▽

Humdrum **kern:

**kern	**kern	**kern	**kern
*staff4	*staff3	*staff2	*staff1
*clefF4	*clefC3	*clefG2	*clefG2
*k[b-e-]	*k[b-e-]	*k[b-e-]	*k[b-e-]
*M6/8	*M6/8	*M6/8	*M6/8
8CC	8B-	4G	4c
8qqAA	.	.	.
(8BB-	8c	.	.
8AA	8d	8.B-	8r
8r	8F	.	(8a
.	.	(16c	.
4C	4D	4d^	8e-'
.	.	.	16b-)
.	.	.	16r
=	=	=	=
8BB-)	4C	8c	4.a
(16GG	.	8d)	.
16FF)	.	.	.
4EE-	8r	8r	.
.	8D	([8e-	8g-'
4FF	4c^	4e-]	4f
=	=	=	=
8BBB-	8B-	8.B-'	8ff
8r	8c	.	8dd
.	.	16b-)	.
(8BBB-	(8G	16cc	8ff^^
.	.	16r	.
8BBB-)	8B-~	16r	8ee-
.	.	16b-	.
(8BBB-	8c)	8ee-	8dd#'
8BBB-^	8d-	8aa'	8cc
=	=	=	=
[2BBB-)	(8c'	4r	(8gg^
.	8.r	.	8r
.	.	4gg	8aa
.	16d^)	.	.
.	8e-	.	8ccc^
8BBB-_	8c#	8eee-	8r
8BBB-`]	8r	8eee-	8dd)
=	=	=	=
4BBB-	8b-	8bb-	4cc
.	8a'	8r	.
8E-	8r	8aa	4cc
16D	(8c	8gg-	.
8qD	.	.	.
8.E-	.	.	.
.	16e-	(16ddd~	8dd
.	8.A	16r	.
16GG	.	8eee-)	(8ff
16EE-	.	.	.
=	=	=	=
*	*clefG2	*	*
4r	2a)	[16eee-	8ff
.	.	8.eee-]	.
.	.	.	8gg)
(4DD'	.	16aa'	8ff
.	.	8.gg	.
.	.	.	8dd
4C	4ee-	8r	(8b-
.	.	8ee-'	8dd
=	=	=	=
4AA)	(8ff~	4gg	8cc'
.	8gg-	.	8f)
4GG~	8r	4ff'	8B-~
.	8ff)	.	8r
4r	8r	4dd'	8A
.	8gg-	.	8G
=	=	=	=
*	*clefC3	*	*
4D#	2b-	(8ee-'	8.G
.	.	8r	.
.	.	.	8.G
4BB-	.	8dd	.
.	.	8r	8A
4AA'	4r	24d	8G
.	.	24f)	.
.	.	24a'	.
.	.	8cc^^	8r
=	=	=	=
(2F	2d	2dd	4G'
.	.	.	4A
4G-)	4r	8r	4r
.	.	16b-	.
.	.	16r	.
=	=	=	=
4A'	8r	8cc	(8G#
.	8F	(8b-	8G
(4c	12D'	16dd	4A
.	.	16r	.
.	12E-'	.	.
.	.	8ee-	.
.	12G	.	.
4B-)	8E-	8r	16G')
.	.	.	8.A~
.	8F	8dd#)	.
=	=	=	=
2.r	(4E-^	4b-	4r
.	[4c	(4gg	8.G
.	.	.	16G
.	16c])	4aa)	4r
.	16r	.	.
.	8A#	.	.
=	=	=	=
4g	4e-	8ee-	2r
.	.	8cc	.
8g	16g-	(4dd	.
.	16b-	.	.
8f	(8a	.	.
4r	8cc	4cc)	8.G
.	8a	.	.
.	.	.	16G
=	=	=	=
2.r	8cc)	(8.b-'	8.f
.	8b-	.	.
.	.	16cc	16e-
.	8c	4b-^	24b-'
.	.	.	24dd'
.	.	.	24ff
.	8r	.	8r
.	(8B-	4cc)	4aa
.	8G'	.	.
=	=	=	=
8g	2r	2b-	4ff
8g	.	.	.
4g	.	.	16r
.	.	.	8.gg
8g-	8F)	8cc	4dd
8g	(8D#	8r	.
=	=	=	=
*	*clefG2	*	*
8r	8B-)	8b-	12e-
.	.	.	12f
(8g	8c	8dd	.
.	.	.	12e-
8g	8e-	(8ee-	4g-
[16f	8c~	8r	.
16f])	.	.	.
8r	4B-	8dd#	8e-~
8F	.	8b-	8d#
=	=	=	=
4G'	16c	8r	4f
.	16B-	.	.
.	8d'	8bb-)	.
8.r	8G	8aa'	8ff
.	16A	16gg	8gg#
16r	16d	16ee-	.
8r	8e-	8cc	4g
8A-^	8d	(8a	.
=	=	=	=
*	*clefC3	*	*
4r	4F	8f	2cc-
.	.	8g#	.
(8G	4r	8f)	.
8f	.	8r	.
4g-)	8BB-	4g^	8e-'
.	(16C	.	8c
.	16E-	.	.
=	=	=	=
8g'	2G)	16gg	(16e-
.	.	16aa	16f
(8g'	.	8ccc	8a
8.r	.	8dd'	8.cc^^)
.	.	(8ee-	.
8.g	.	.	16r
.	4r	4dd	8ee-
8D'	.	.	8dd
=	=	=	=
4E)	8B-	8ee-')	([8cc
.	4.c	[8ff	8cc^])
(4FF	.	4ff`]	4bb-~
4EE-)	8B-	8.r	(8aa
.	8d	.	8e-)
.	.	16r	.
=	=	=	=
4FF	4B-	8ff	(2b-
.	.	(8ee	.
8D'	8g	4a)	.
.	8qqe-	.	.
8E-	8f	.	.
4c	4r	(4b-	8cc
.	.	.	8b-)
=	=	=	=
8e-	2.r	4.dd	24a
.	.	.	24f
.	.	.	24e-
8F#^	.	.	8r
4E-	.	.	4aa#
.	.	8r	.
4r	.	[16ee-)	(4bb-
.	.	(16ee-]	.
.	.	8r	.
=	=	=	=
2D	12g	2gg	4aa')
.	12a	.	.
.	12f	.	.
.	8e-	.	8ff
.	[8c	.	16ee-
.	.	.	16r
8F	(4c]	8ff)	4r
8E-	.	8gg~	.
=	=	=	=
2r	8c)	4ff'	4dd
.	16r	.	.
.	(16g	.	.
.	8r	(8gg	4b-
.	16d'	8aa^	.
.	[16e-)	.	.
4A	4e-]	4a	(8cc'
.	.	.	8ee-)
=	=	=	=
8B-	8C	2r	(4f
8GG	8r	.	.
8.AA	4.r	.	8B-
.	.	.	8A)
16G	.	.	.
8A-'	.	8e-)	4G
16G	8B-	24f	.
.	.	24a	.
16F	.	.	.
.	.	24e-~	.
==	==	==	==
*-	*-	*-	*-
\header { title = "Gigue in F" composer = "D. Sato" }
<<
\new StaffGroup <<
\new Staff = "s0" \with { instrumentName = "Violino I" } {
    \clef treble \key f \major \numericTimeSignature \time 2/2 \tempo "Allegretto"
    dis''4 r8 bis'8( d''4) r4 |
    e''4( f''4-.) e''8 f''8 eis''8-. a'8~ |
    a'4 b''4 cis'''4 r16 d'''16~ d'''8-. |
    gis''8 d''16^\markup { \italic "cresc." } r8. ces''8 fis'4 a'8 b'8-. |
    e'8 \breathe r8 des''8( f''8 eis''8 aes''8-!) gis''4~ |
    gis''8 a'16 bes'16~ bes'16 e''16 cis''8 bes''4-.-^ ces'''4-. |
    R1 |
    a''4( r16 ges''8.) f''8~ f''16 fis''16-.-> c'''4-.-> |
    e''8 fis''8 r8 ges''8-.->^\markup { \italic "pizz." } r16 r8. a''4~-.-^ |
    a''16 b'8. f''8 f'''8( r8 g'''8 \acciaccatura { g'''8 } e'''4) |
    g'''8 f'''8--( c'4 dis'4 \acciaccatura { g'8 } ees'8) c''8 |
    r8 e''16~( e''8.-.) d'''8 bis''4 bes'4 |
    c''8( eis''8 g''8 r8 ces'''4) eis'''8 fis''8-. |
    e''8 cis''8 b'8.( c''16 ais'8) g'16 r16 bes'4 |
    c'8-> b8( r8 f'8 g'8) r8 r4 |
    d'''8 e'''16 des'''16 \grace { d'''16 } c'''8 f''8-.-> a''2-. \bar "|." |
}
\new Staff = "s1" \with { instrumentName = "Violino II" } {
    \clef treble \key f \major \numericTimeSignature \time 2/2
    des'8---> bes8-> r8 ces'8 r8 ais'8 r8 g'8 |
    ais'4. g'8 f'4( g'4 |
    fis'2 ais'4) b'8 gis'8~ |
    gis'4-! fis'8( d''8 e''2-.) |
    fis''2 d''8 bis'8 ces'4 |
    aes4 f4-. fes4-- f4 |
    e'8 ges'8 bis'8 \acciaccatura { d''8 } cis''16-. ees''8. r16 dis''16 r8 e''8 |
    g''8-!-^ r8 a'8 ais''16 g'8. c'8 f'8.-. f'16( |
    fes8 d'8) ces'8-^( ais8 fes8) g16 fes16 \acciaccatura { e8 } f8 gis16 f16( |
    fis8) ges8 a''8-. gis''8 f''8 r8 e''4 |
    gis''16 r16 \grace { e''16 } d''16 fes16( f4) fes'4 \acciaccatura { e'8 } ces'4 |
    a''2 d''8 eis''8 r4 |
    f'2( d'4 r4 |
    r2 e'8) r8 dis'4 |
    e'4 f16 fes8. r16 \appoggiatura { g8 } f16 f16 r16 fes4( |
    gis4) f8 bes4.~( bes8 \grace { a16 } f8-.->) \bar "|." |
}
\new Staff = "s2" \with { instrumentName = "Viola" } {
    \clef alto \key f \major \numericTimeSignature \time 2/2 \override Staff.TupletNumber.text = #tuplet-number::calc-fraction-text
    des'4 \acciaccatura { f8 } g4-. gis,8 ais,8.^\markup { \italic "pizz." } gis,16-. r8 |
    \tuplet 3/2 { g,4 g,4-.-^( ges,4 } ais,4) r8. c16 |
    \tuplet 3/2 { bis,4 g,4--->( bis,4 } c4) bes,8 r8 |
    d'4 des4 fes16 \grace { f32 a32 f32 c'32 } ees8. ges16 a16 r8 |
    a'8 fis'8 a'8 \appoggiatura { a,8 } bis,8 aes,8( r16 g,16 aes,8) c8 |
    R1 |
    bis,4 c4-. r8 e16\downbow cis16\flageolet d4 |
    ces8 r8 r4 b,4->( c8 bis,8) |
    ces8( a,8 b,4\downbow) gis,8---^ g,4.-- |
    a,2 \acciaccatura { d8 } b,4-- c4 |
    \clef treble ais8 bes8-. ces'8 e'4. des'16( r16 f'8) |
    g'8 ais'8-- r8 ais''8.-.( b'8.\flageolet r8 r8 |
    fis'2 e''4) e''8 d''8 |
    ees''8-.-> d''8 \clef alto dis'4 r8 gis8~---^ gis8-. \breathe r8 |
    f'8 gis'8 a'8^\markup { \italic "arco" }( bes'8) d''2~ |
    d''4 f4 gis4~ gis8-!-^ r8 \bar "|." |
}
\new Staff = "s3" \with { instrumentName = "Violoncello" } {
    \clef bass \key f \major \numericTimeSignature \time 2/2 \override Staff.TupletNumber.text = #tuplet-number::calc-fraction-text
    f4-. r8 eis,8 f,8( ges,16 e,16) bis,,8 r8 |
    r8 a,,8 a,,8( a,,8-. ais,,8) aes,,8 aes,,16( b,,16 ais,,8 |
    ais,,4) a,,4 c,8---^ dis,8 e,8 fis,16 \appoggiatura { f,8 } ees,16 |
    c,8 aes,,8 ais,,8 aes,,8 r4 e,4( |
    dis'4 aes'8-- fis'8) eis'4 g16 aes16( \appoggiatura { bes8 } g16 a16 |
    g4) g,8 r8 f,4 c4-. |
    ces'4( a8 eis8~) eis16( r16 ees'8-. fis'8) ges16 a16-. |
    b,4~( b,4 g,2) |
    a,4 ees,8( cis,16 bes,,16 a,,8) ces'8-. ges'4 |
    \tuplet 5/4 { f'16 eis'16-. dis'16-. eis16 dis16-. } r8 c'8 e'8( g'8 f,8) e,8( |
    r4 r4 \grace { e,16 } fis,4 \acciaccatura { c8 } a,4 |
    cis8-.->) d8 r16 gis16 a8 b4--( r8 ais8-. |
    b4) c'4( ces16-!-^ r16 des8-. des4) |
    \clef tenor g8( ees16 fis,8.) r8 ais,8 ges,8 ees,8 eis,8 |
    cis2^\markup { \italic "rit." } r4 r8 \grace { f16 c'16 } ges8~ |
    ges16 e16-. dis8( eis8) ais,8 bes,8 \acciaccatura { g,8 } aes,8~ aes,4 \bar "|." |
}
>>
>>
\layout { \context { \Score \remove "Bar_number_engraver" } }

△

*Your goal*: Return every line from the records above that contains the word "treble".

*The solution*:
    \clef treble \key f \major \numericTimeSignature \time 2/2 \tempo "Allegretto"
    \clef treble \key f \major \numericTimeSignature \time 2/2
    \clef treble ais8 bes8-. ces'8 e'4. des'16( r16 f'8) |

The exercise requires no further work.